:: WORK TASK ::
Please state how many lines in the records below contain the word "pink"; the number alone is the answer.

:: TASK DATA ::

++++

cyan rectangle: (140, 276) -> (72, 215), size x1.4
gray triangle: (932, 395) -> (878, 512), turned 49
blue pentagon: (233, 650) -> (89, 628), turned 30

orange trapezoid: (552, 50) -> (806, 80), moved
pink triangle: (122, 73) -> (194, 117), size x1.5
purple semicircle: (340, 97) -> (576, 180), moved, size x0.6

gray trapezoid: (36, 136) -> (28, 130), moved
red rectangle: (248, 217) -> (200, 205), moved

++++

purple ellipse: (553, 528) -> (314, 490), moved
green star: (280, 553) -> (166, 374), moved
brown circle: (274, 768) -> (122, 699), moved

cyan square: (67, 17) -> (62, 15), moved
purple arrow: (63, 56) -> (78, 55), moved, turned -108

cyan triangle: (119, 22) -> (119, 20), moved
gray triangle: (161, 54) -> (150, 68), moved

++++

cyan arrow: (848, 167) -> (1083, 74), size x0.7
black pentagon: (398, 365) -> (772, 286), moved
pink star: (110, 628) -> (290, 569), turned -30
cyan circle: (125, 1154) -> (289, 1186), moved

++++

:: SOLUTION TO THIS EXERCISE ::
2